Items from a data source
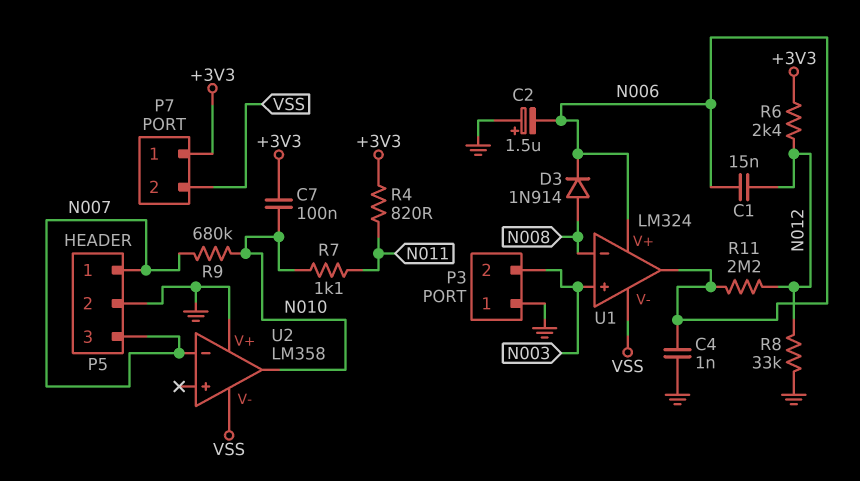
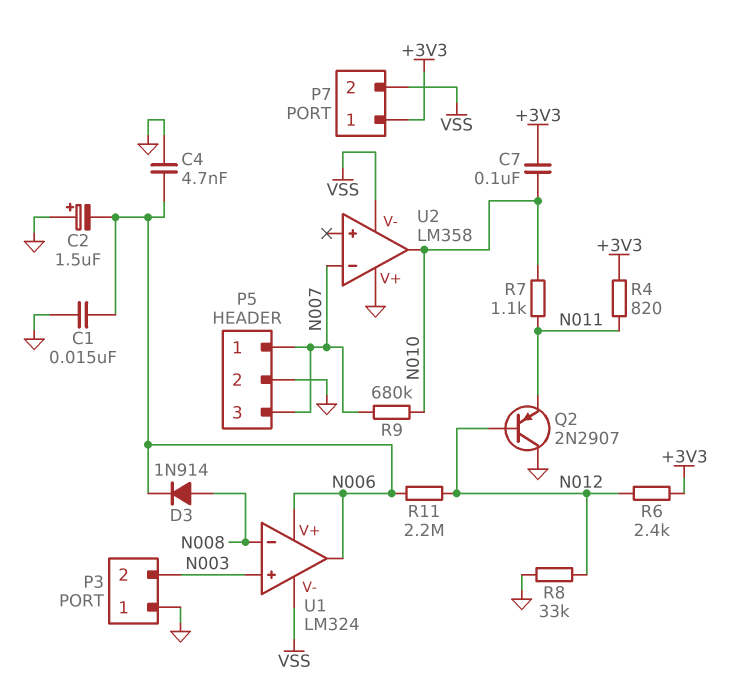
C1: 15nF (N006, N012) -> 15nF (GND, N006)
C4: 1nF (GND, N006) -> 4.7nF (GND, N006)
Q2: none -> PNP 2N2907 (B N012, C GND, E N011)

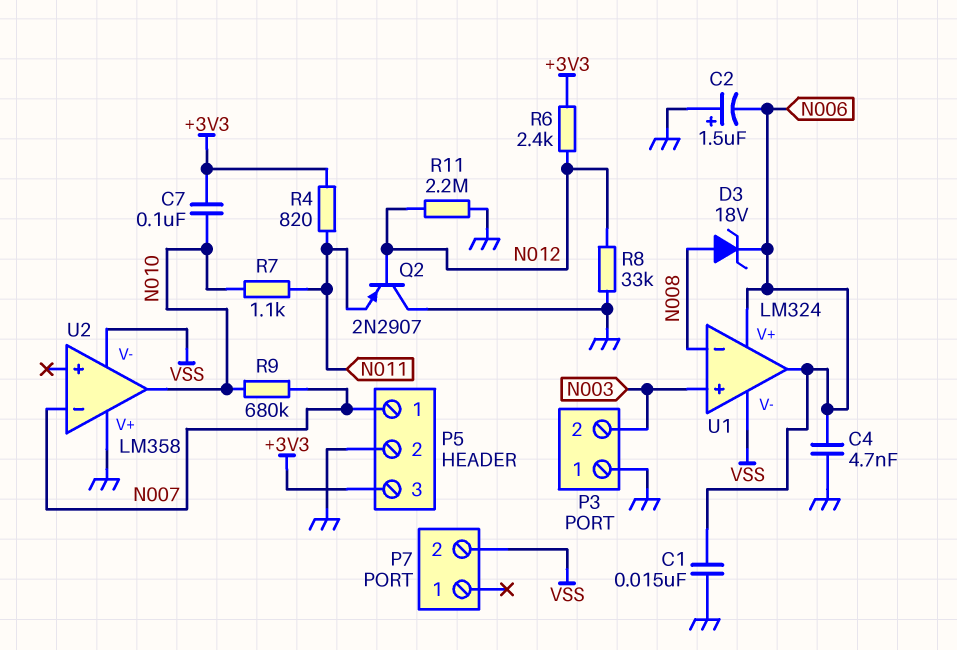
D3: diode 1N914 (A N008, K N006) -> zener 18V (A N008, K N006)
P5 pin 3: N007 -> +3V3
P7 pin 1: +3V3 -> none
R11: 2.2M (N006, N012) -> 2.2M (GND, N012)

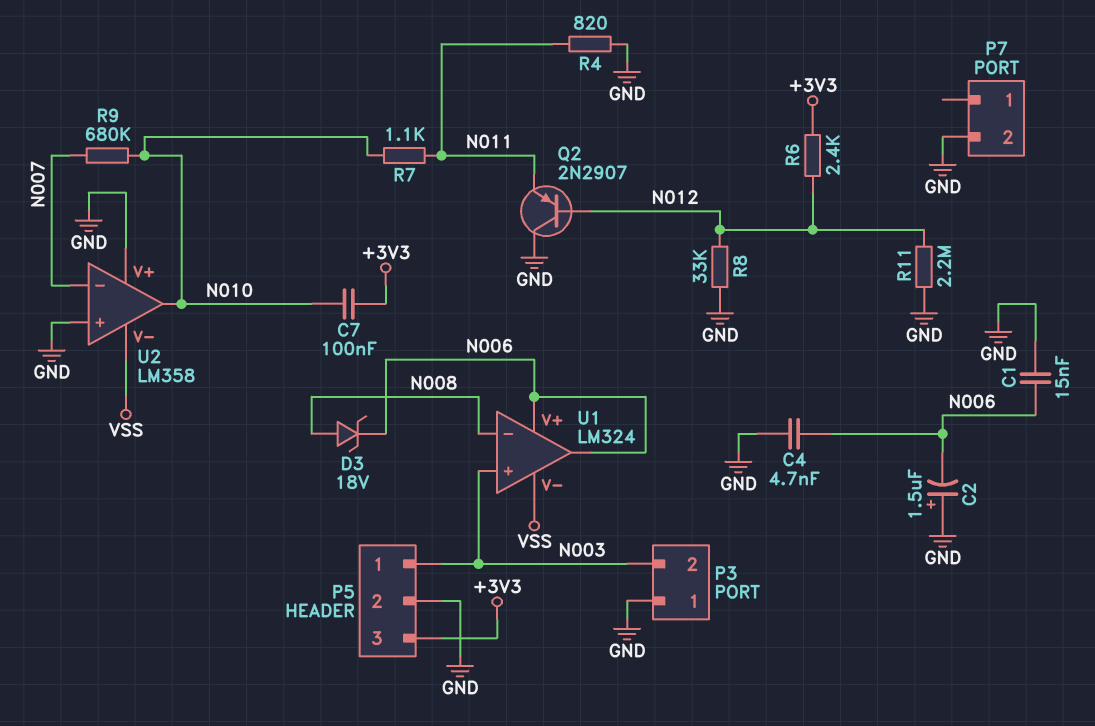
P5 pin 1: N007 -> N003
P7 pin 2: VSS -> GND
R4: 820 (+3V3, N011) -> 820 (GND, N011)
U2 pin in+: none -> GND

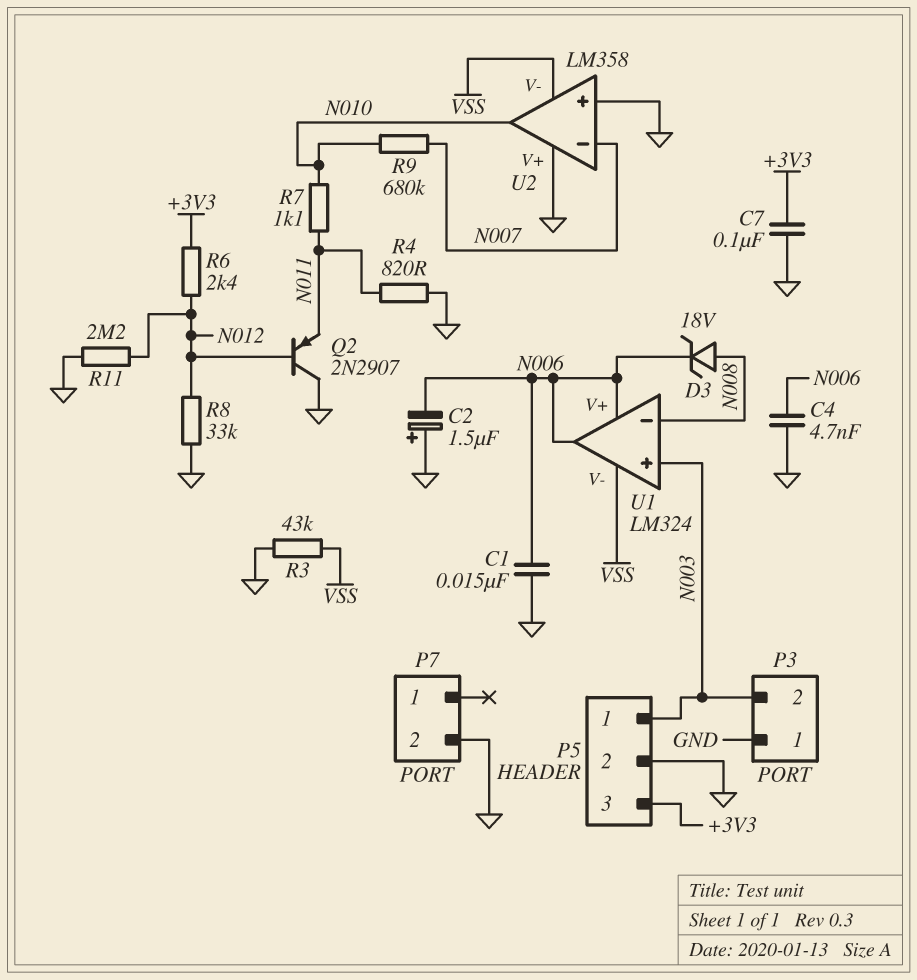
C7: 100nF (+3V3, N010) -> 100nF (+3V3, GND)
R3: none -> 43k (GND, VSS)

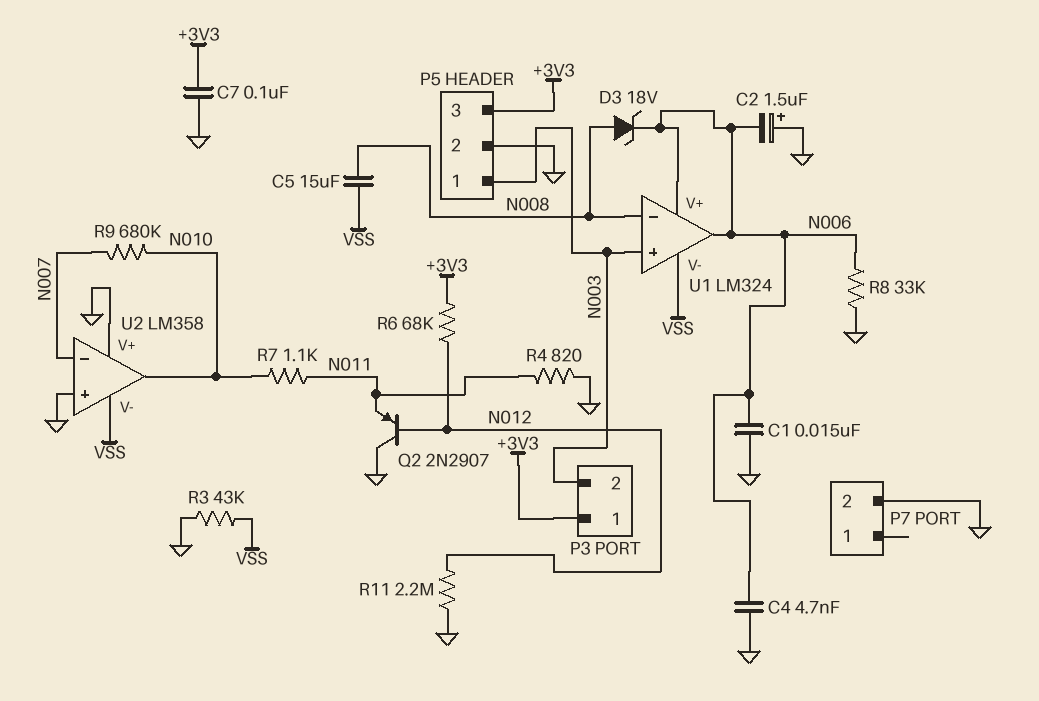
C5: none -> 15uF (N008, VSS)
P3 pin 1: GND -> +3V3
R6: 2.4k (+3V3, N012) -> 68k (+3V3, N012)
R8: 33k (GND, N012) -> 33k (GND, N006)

Exercise aim: Excluding the pictures, restate word for word the lines from the one that holds "D3: diode 1N914" through the last line of the entries, both ends included.

The completed task:
D3: diode 1N914 (A N008, K N006) -> zener 18V (A N008, K N006)
P5 pin 3: N007 -> +3V3
P7 pin 1: +3V3 -> none
R11: 2.2M (N006, N012) -> 2.2M (GND, N012)

P5 pin 1: N007 -> N003
P7 pin 2: VSS -> GND
R4: 820 (+3V3, N011) -> 820 (GND, N011)
U2 pin in+: none -> GND

C7: 100nF (+3V3, N010) -> 100nF (+3V3, GND)
R3: none -> 43k (GND, VSS)

C5: none -> 15uF (N008, VSS)
P3 pin 1: GND -> +3V3
R6: 2.4k (+3V3, N012) -> 68k (+3V3, N012)
R8: 33k (GND, N012) -> 33k (GND, N006)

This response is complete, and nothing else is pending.